▶ [Try it]
Please print the entries below exactly, from the line with "turquoise ring: 1 -> 0" through the line with "green stacking toy: 4 -> 3", including both of those lines and leaving out all others.

▶ [Data supplied]
»»

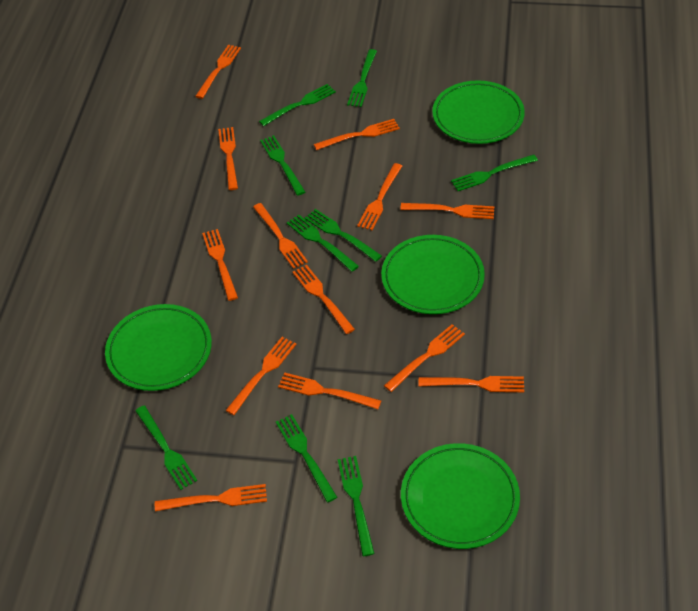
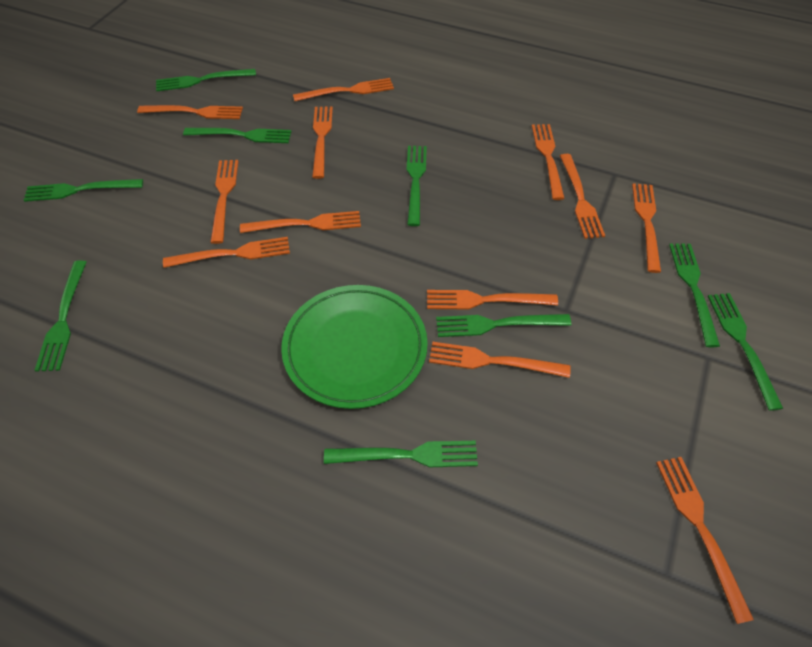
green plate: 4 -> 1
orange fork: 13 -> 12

««
»»

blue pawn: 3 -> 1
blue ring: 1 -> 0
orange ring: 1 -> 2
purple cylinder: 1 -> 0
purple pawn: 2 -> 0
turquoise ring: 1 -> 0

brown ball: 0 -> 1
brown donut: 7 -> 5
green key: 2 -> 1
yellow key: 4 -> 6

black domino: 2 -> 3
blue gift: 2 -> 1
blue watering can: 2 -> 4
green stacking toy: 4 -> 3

««

▶ [Result of this exercise]
turquoise ring: 1 -> 0

brown ball: 0 -> 1
brown donut: 7 -> 5
green key: 2 -> 1
yellow key: 4 -> 6

black domino: 2 -> 3
blue gift: 2 -> 1
blue watering can: 2 -> 4
green stacking toy: 4 -> 3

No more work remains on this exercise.